INPUT:
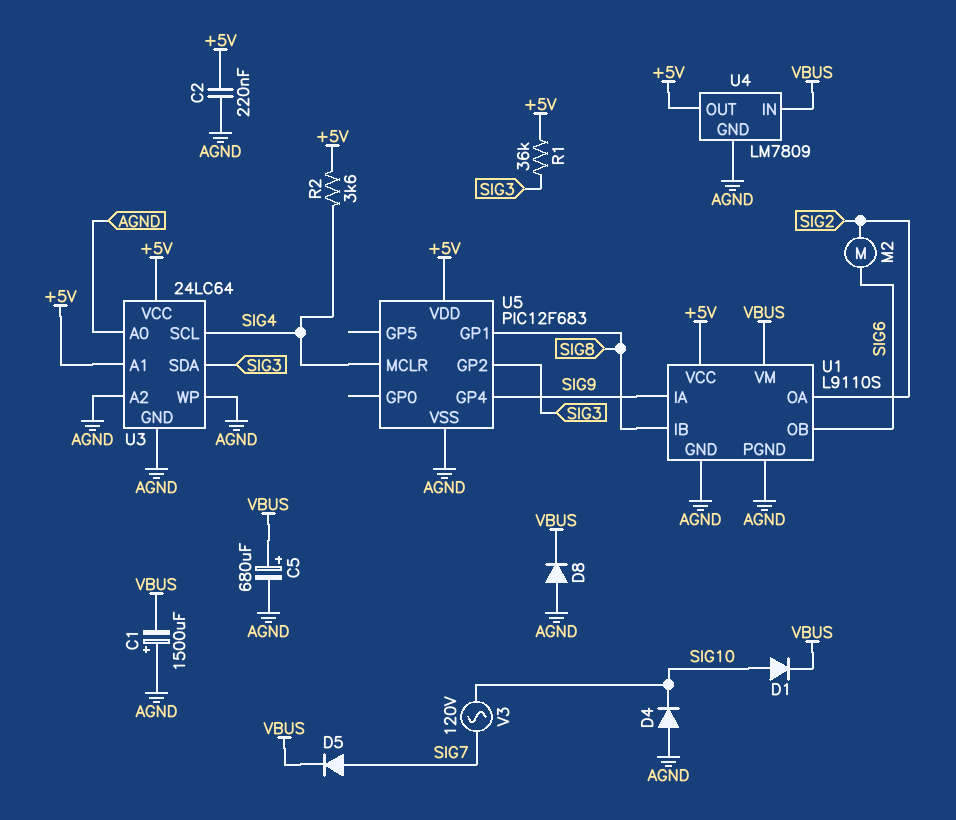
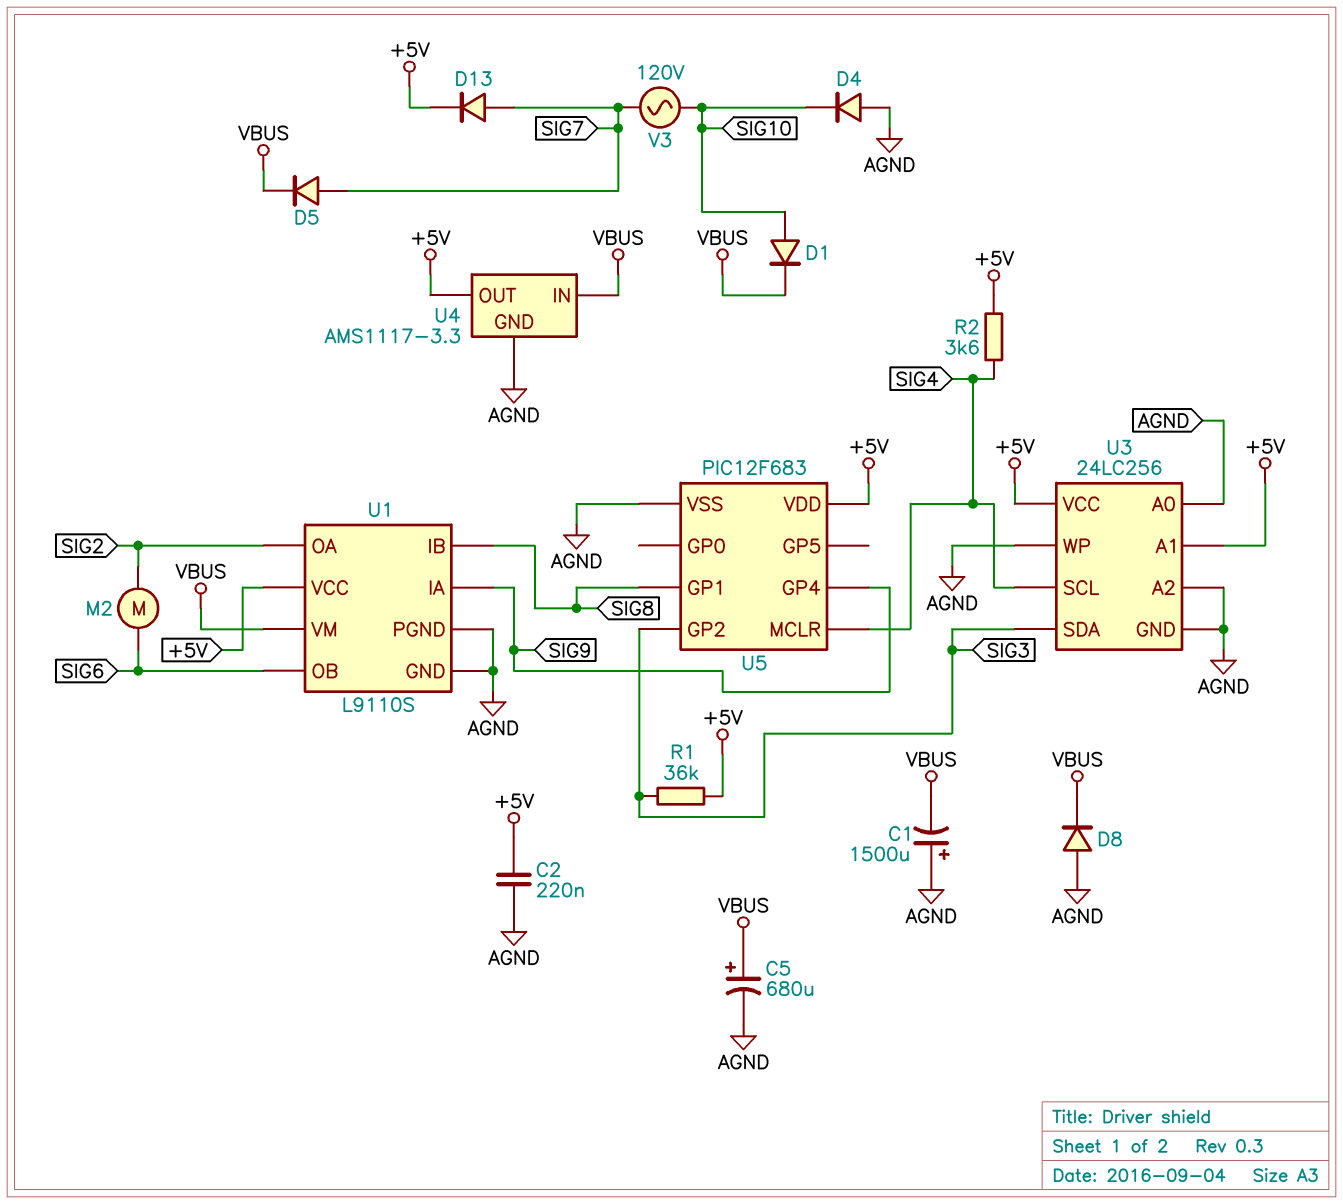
D13: none -> diode (A SIG7, K +5V)
U3: 24LC64 -> 24LC256
U4: LM7809 -> AMS1117-3.3

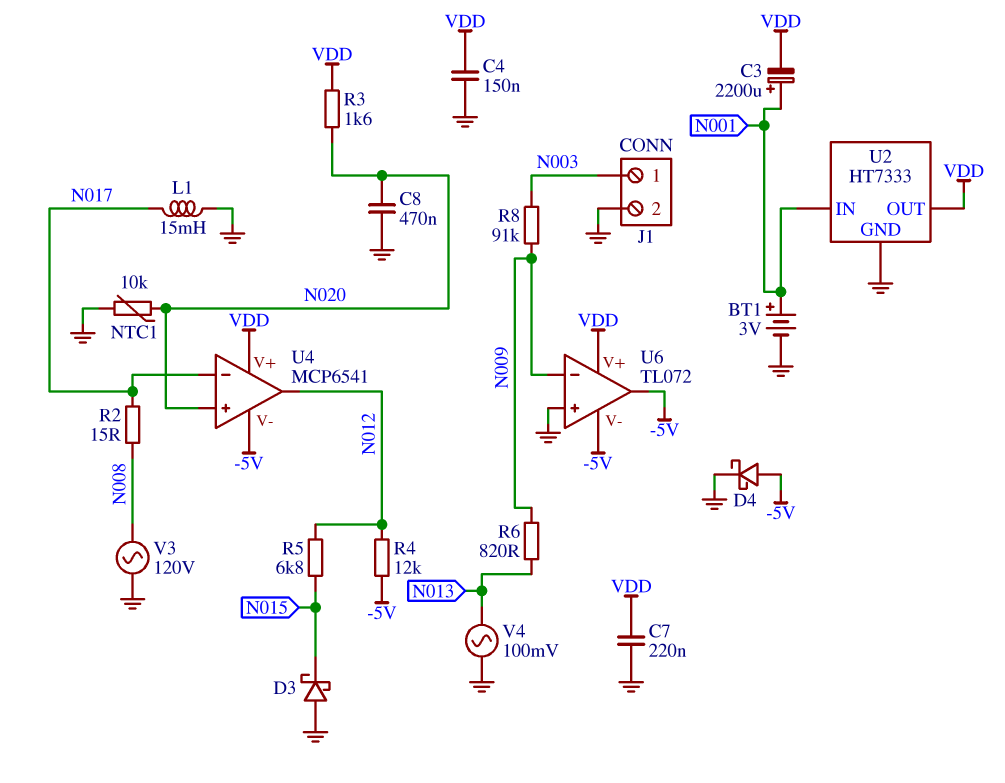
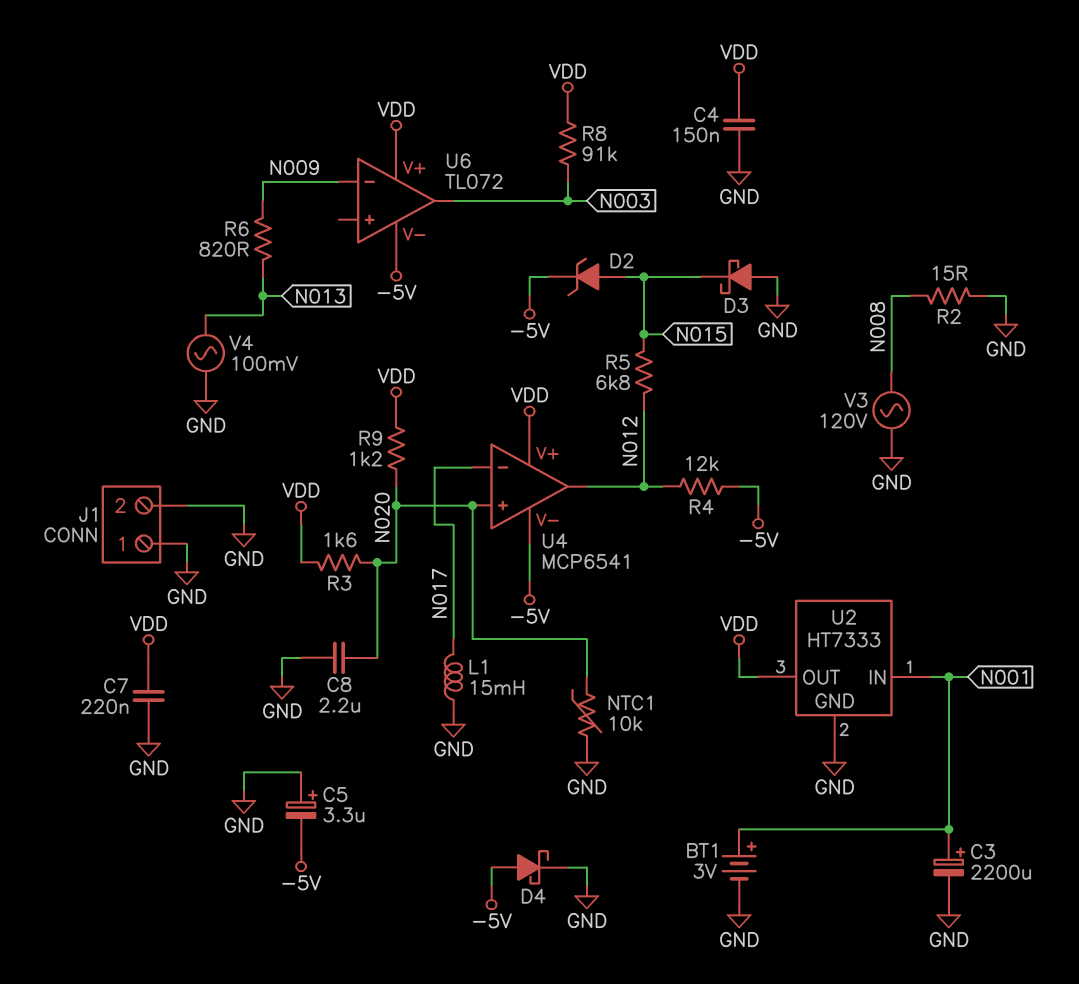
C3: 2200uF (plus N001, minus VDD) -> 2200uF (plus N001, minus GND)
C5: none -> 3.3uF (plus GND, minus -5V)
C8: 470nF (GND, N020) -> 2.2uF (GND, N020)
D2: none -> zener (A N015, K -5V)
J1 pin 1: N003 -> GND
R2: 15 (N008, N017) -> 15 (GND, N008)
R8: 91k (N003, N009) -> 91k (N003, VDD)
R9: none -> 1.2k (N020, VDD)
U6 pin in+: GND -> none
U6 pin out: -5V -> N003

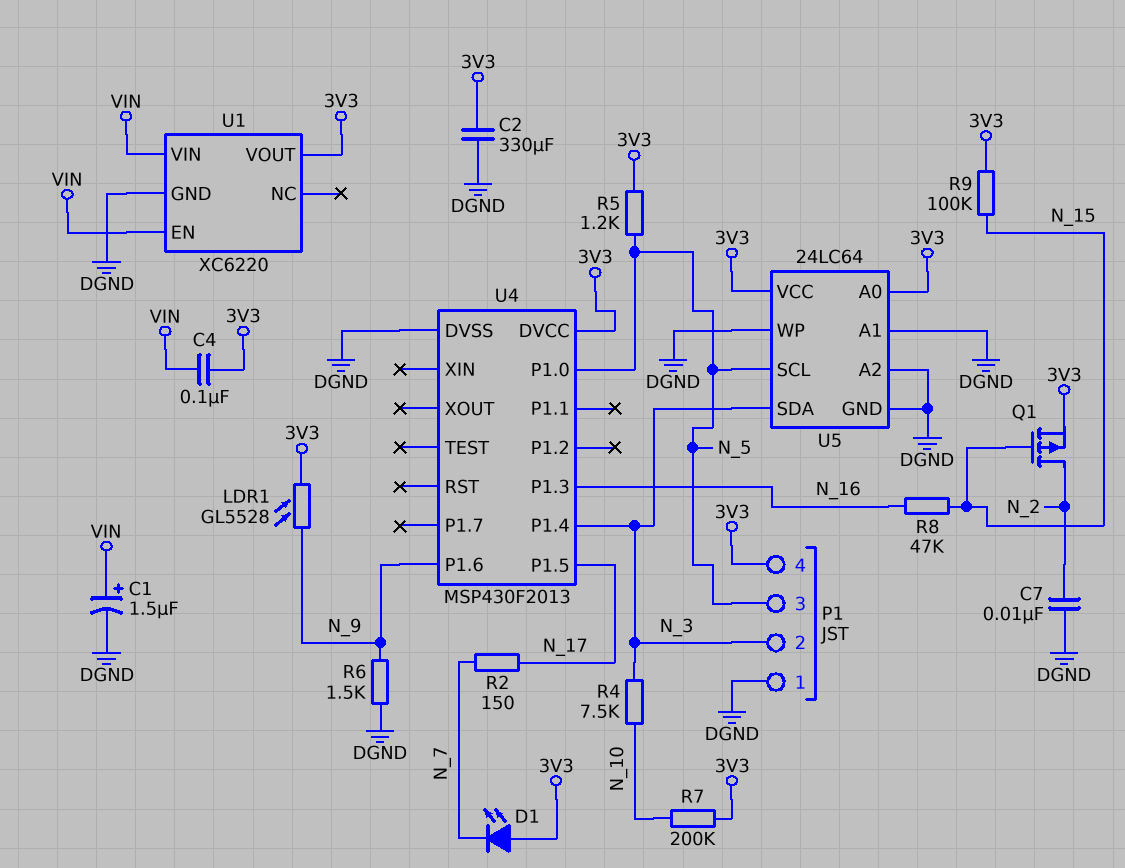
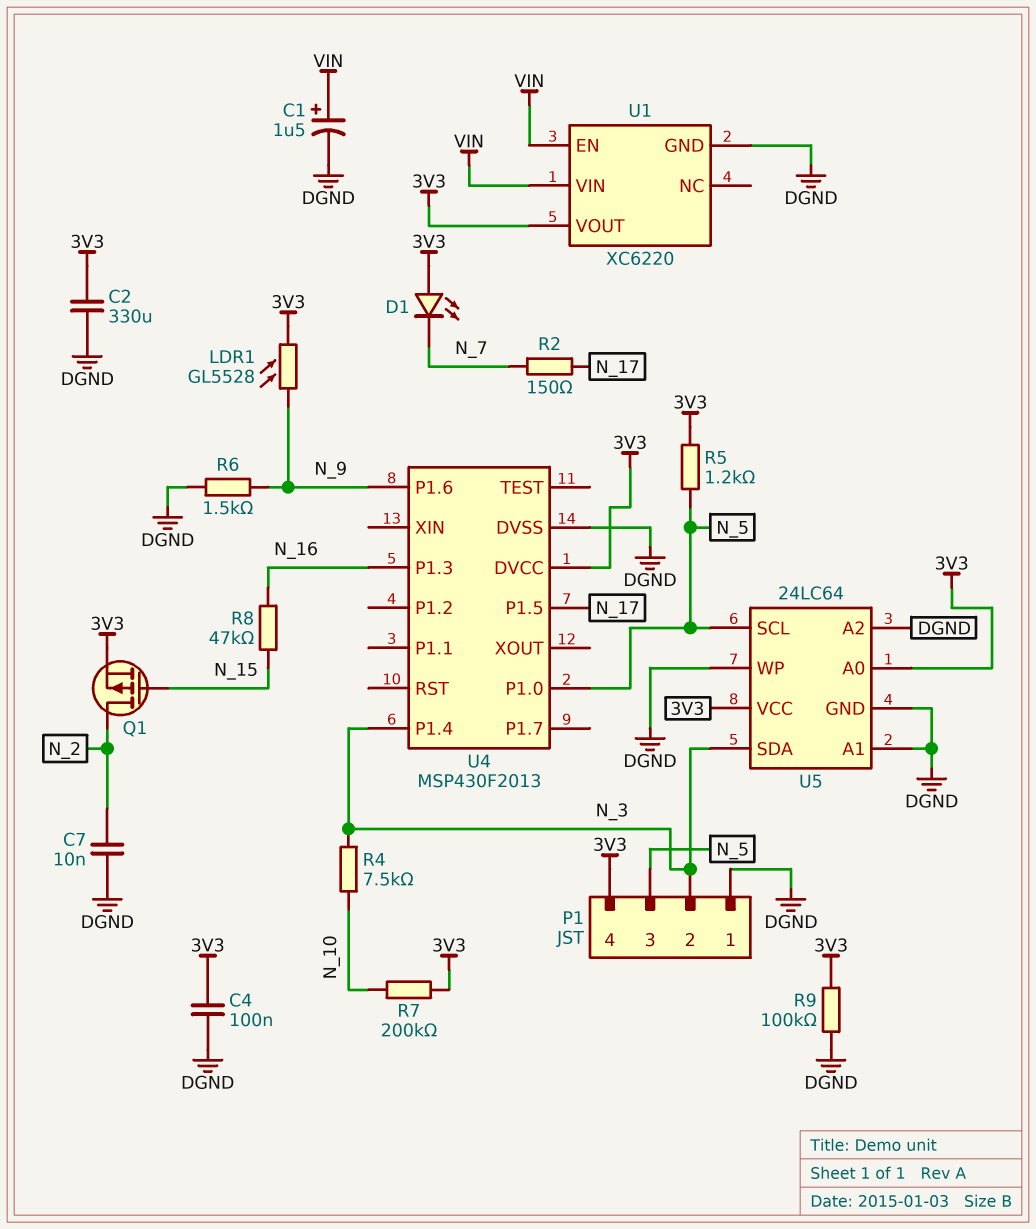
C4: 100nF (3V3, VIN) -> 100nF (3V3, DGND)
R9: 100k (3V3, N_15) -> 100k (3V3, DGND)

YOUR INSTRUCTIONS:
Return every line of the data above in which "minus" appears.

RESPONSE BOX:
C3: 2200uF (plus N001, minus VDD) -> 2200uF (plus N001, minus GND)
C5: none -> 3.3uF (plus GND, minus -5V)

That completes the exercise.